■ What is being asked
Start with the line containing "R204: 4.7k (+5V, SIG6) -> 47k (+5V, SIG6)" and write out each line through the end of the listing, exactly as given.

■ Records shown
[Start of section]
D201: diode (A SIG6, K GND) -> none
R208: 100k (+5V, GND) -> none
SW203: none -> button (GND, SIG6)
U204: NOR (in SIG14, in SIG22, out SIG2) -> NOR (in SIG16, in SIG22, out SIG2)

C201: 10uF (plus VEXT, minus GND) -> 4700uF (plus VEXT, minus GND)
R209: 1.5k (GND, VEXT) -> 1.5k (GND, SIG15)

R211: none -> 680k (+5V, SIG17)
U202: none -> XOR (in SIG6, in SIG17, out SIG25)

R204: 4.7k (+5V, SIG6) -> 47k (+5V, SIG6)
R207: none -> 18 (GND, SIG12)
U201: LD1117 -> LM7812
[End of section]
■ Output of the exercise
R204: 4.7k (+5V, SIG6) -> 47k (+5V, SIG6)
R207: none -> 18 (GND, SIG12)
U201: LD1117 -> LM7812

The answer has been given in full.